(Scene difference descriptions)
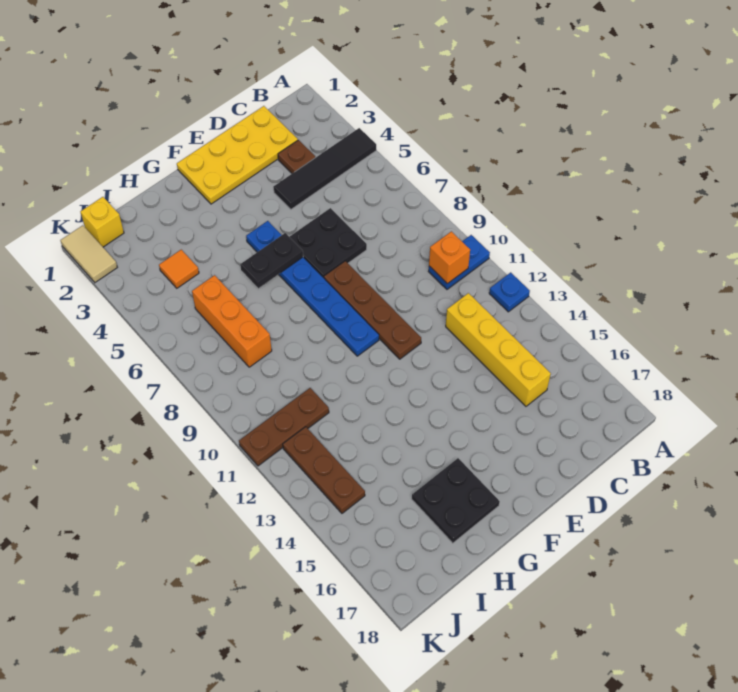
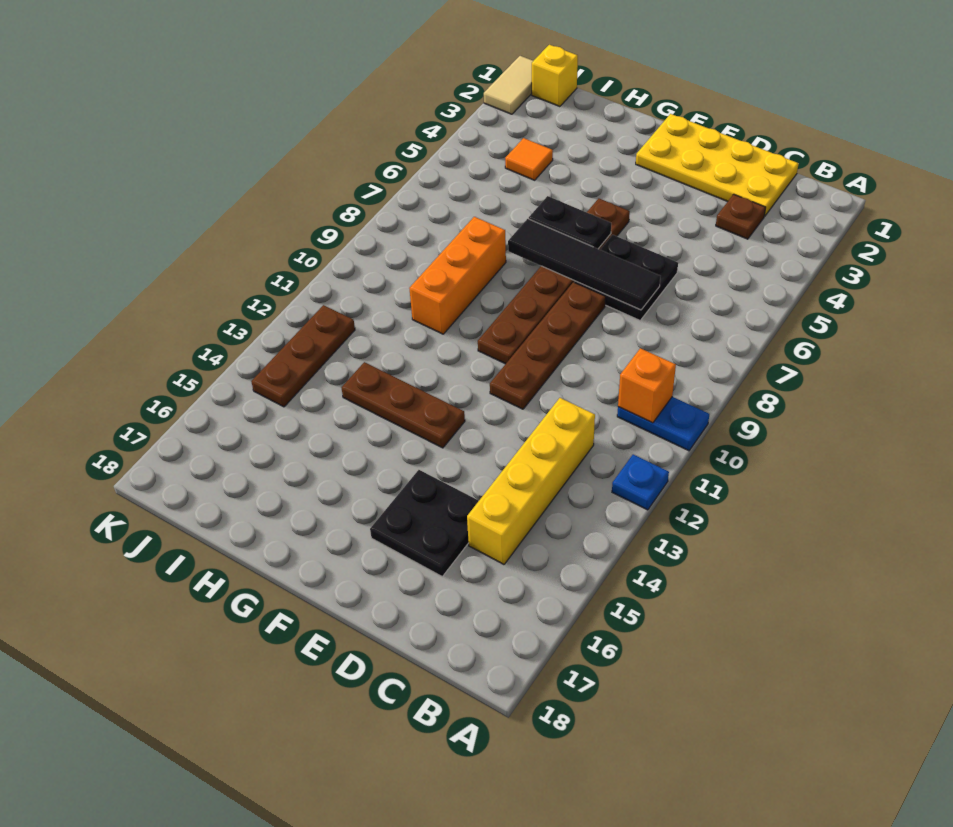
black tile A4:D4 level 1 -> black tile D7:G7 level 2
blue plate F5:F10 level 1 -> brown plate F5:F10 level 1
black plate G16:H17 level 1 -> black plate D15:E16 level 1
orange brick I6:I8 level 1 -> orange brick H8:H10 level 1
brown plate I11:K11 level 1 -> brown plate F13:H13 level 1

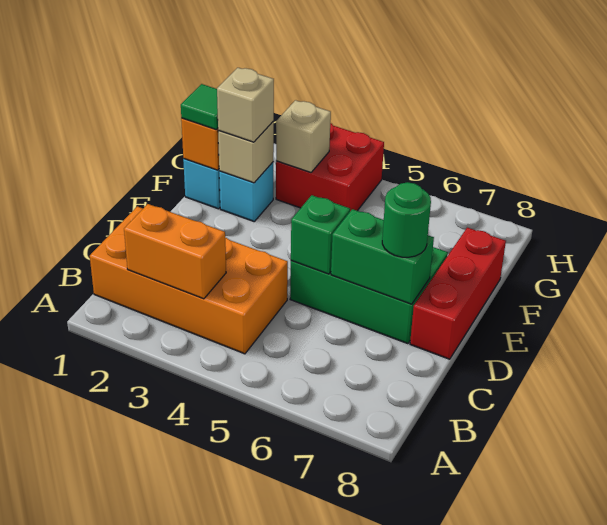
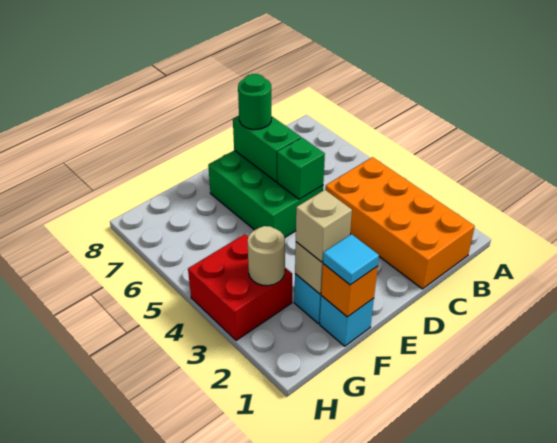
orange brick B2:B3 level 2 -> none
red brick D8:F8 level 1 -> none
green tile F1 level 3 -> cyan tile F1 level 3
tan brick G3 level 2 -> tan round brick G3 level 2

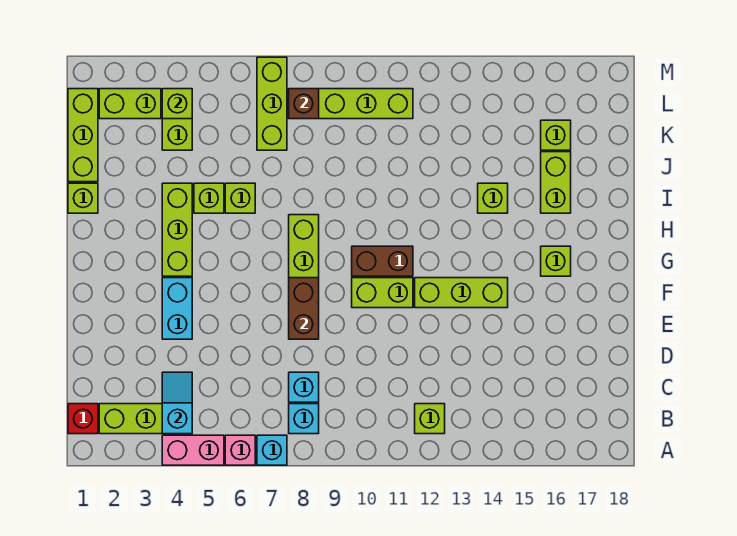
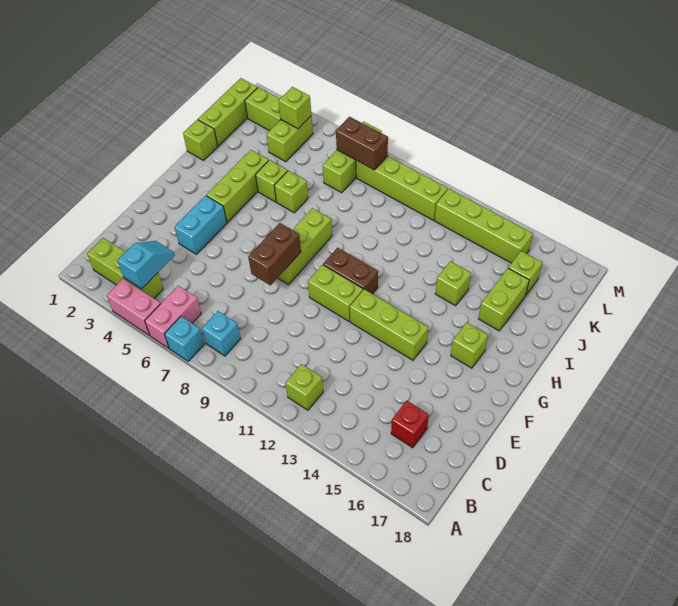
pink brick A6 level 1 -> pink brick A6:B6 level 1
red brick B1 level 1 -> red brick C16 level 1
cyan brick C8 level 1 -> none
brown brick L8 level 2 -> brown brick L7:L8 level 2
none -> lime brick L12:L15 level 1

--

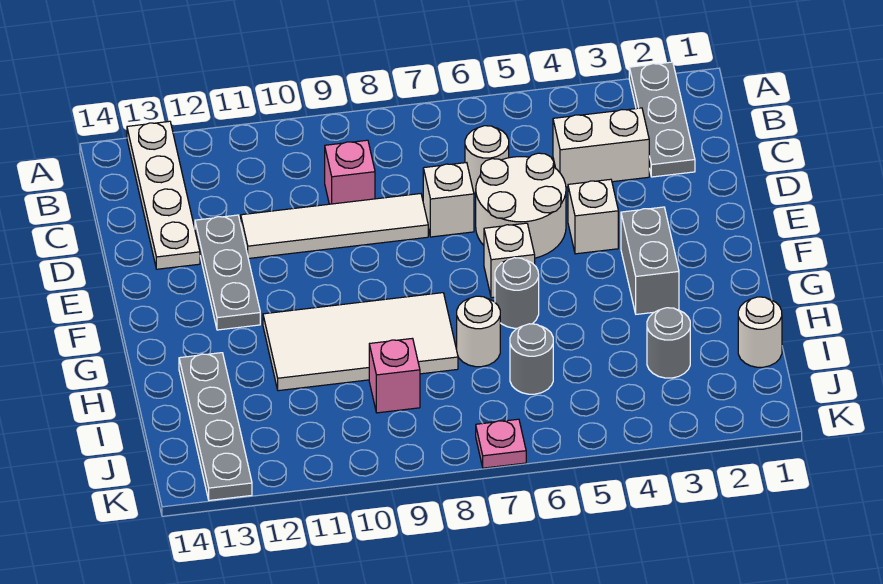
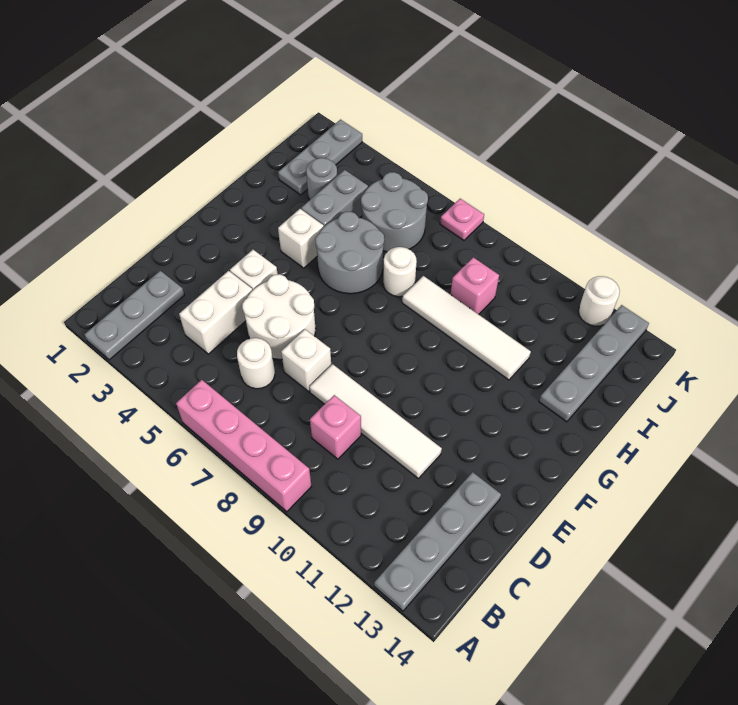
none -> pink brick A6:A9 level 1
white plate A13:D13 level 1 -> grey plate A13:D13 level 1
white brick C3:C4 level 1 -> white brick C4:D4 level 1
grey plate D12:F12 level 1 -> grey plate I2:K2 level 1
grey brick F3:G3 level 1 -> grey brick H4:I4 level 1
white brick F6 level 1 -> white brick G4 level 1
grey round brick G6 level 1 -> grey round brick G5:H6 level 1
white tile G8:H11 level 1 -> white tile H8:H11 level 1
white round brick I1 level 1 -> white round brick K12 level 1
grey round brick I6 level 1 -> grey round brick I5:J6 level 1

▸ **WORK REQUIRED**: Write back word for word every line in the entries above from the one with "black tile A4:D4" to the one with "none -> lime brick L12:L15 level 1", ends included, and none of the pictures.

▸ **TASK RESPONSE**:
black tile A4:D4 level 1 -> black tile D7:G7 level 2
blue plate F5:F10 level 1 -> brown plate F5:F10 level 1
black plate G16:H17 level 1 -> black plate D15:E16 level 1
orange brick I6:I8 level 1 -> orange brick H8:H10 level 1
brown plate I11:K11 level 1 -> brown plate F13:H13 level 1

orange brick B2:B3 level 2 -> none
red brick D8:F8 level 1 -> none
green tile F1 level 3 -> cyan tile F1 level 3
tan brick G3 level 2 -> tan round brick G3 level 2

pink brick A6 level 1 -> pink brick A6:B6 level 1
red brick B1 level 1 -> red brick C16 level 1
cyan brick C8 level 1 -> none
brown brick L8 level 2 -> brown brick L7:L8 level 2
none -> lime brick L12:L15 level 1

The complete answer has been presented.